[Opening Records to process section]
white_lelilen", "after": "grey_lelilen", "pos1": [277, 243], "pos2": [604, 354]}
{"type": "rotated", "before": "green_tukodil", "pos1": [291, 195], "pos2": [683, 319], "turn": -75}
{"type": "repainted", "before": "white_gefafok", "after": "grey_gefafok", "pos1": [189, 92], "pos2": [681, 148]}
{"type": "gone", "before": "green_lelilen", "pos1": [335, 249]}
[Closing Records to process section]
[Opening Records to process section]
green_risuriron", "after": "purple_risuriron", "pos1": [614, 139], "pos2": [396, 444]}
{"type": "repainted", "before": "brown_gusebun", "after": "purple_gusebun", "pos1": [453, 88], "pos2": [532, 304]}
[Closing Records to process section]
[Opening Records to process section]
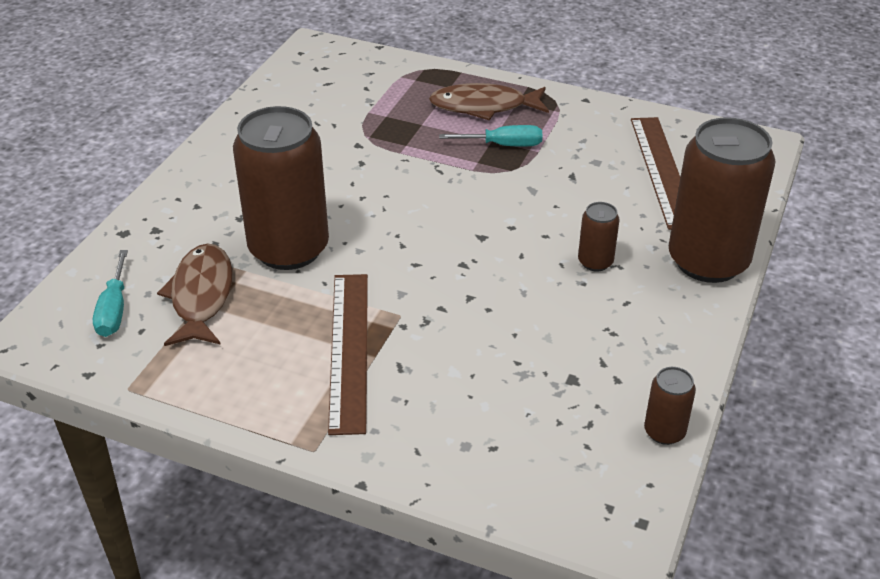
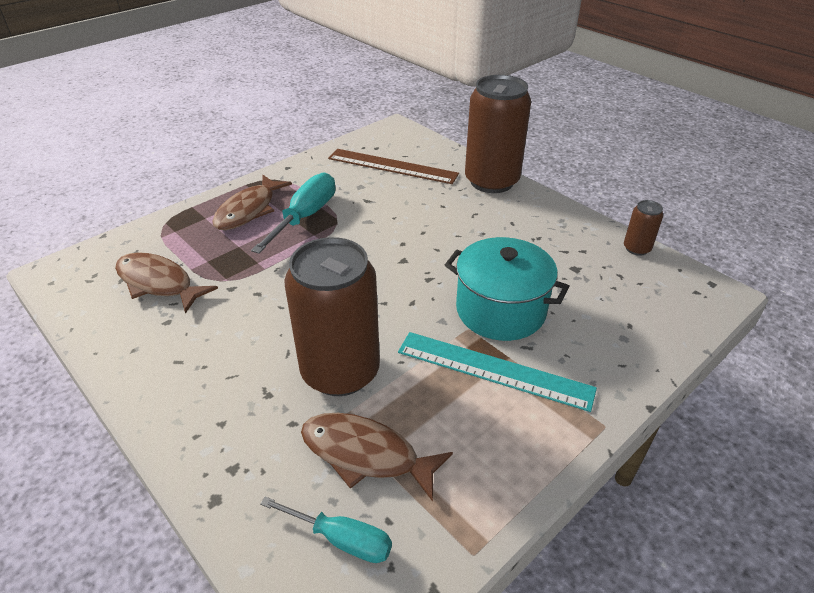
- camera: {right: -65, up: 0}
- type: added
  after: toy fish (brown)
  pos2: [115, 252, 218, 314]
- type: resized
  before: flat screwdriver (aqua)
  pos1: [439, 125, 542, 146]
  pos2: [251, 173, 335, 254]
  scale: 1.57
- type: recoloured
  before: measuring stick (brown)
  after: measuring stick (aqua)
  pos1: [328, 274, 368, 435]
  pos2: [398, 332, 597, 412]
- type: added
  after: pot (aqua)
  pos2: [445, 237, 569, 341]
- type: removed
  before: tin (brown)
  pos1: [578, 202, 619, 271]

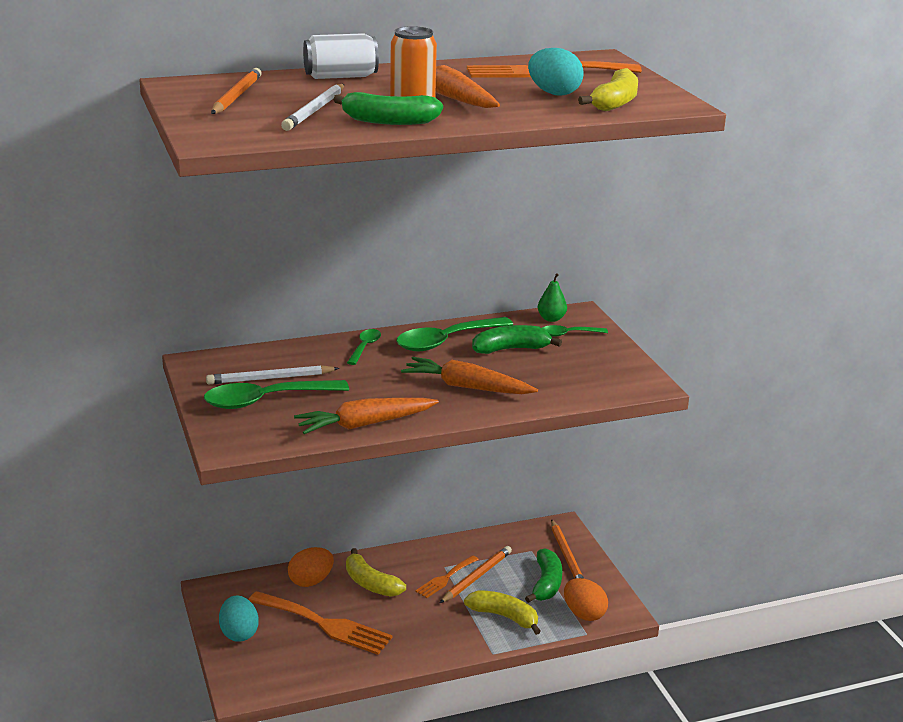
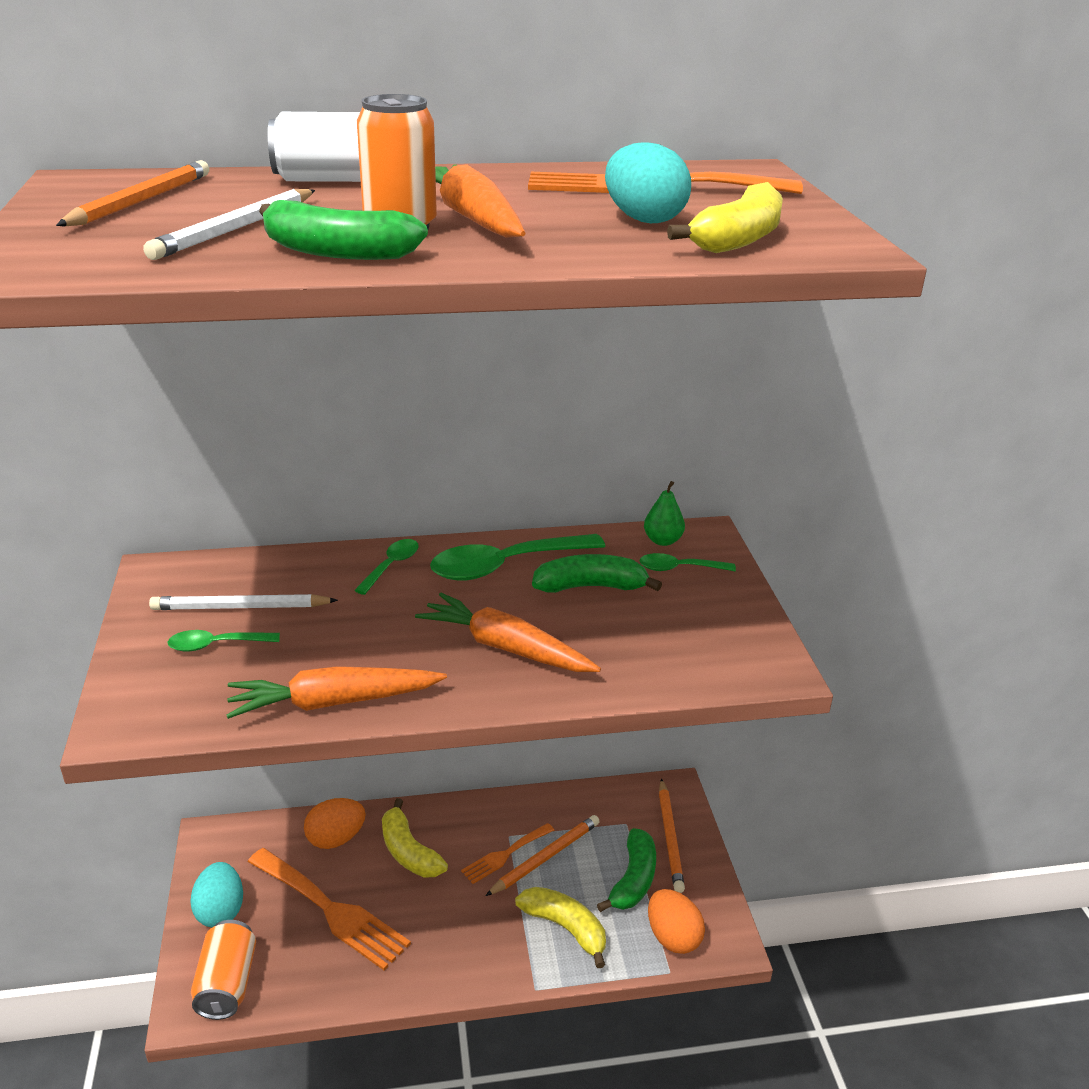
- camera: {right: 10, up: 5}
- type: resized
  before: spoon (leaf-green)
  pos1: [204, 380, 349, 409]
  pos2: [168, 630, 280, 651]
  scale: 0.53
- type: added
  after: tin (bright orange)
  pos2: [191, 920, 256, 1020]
[Closing Records to process section]
=== Problem to solve ===
Out of the listing above, reproduce exactly the lines from the one with "after: toy fish (brown)" up to and including the one with "before: tin (brown)".

=== Written solution ===
  after: toy fish (brown)
  pos2: [115, 252, 218, 314]
- type: resized
  before: flat screwdriver (aqua)
  pos1: [439, 125, 542, 146]
  pos2: [251, 173, 335, 254]
  scale: 1.57
- type: recoloured
  before: measuring stick (brown)
  after: measuring stick (aqua)
  pos1: [328, 274, 368, 435]
  pos2: [398, 332, 597, 412]
- type: added
  after: pot (aqua)
  pos2: [445, 237, 569, 341]
- type: removed
  before: tin (brown)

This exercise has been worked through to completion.